__Provided entries__.

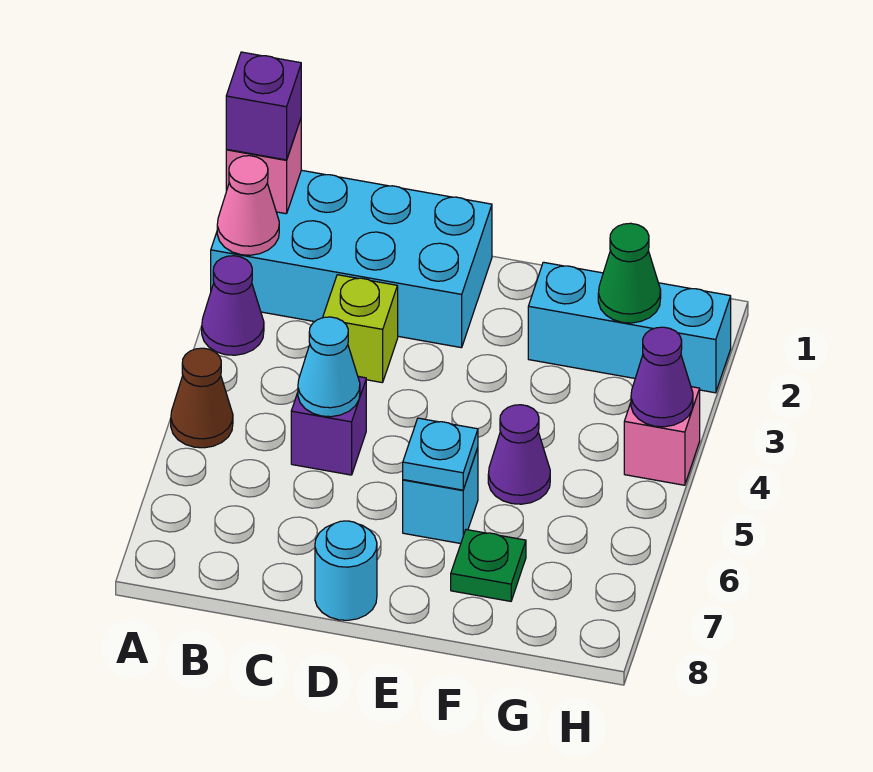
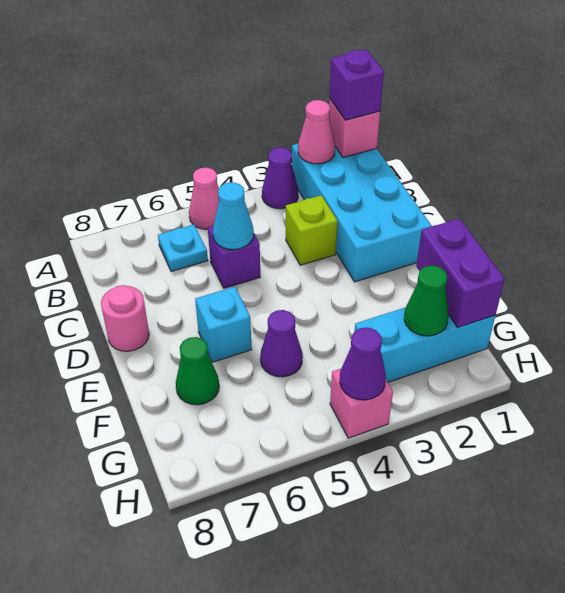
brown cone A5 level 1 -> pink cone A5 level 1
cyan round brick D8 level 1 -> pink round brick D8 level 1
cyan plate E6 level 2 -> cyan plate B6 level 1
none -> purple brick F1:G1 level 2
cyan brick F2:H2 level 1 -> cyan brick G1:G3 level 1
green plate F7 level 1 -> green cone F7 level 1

__Exercise goal__.
In your copy of the records above, include every line exactly but no pictures.

__Expected answer__.
brown cone A5 level 1 -> pink cone A5 level 1
cyan round brick D8 level 1 -> pink round brick D8 level 1
cyan plate E6 level 2 -> cyan plate B6 level 1
none -> purple brick F1:G1 level 2
cyan brick F2:H2 level 1 -> cyan brick G1:G3 level 1
green plate F7 level 1 -> green cone F7 level 1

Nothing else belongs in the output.